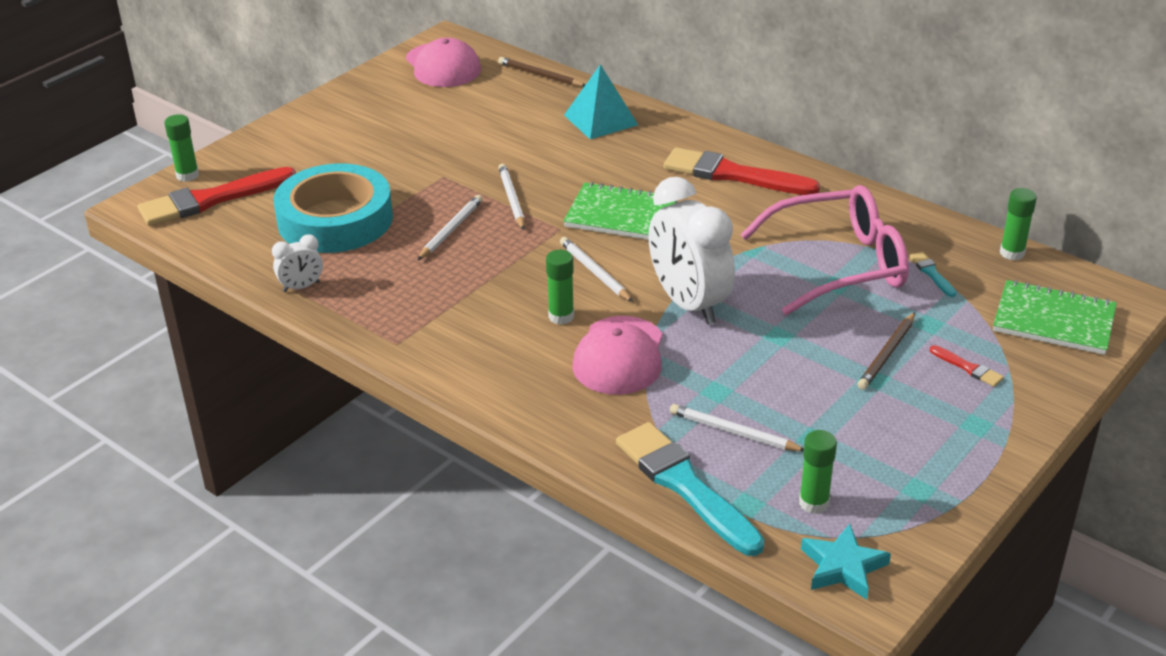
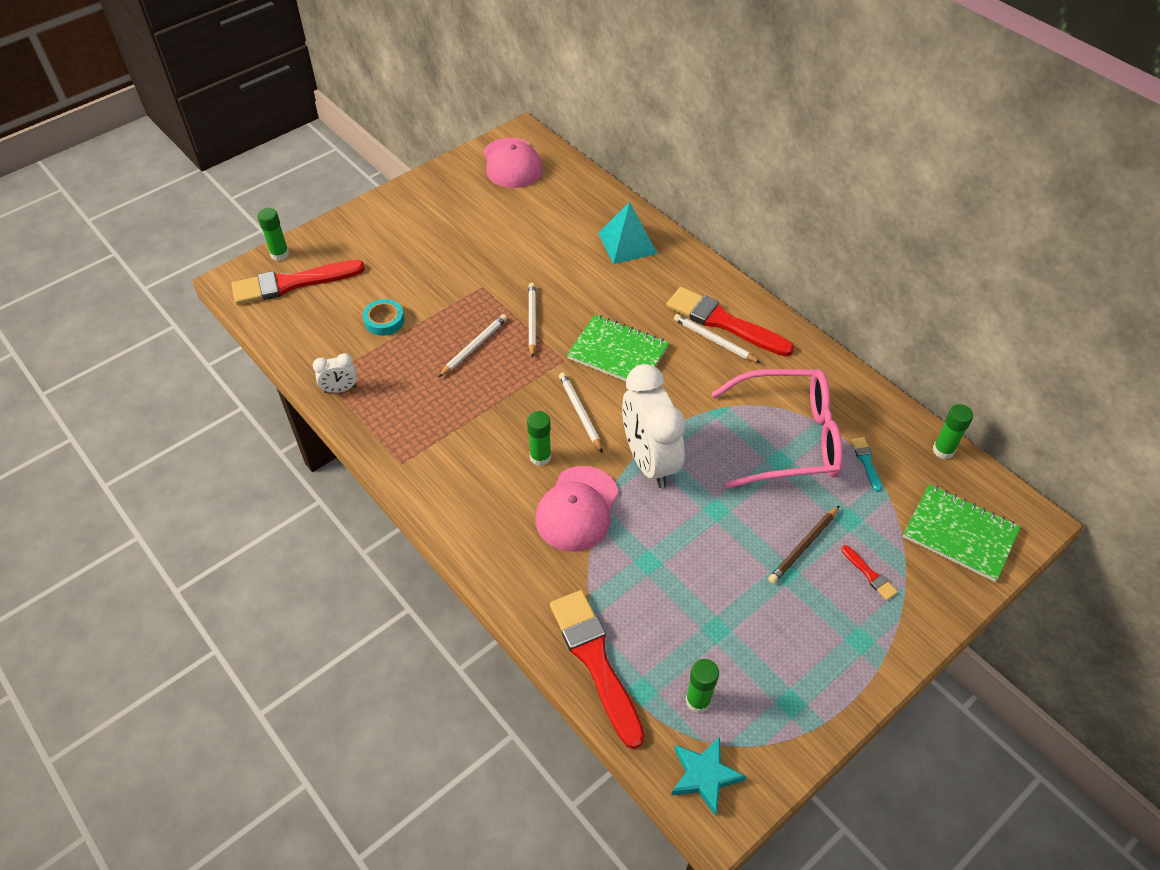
camera: 10 degrees right, 15 degrees up
(335, 219) = (384, 320): turquoise tape -> turquoise tape, size x0.42
(540, 75) = (589, 186): brown pencil -> none
(684, 485) = (595, 661): turquoise brush -> red brush
(733, 432) = (651, 610): white pencil -> white pencil (714, 340)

|---|

- _ASSIGNMENT_: From the entries above, extract each line containing "pencil".

- _EXERCISE RESPONSE_:
(540, 75) = (589, 186): brown pencil -> none
(733, 432) = (651, 610): white pencil -> white pencil (714, 340)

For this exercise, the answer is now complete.